# The task:
Give back, unchanged, the lines from the one containing "(304, 374) = (282, 242): green" to the end of the listing, inclusive of both.

# Stored data:
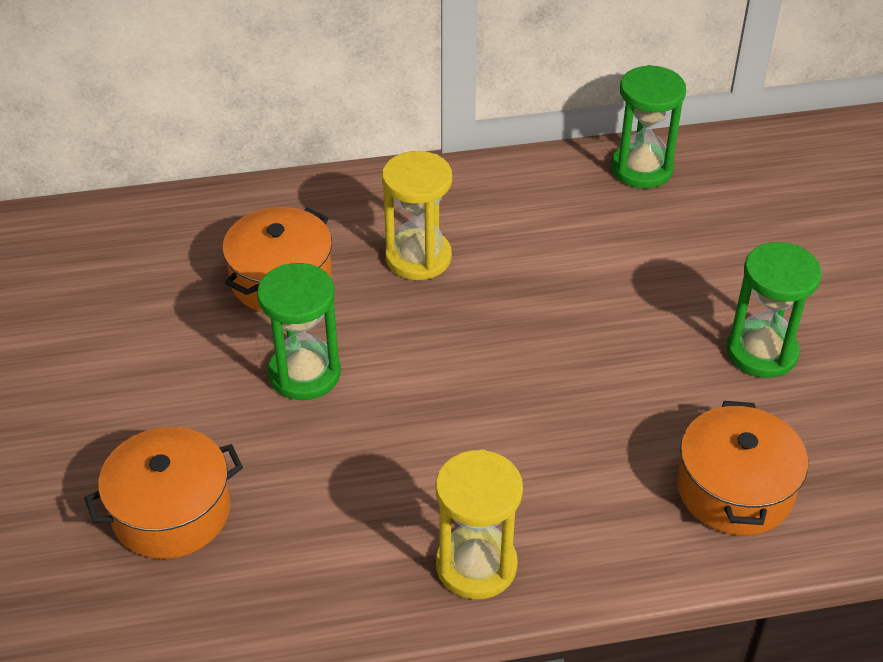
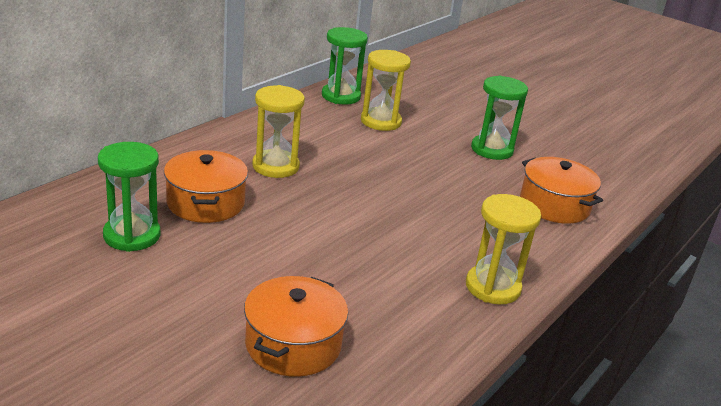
camera: 45 degrees left, 15 degrees down
(304, 374) = (282, 242): green hourglass -> green hourglass (132, 235)
(647, 236) = (381, 121): none -> yellow hourglass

# Result:
(304, 374) = (282, 242): green hourglass -> green hourglass (132, 235)
(647, 236) = (381, 121): none -> yellow hourglass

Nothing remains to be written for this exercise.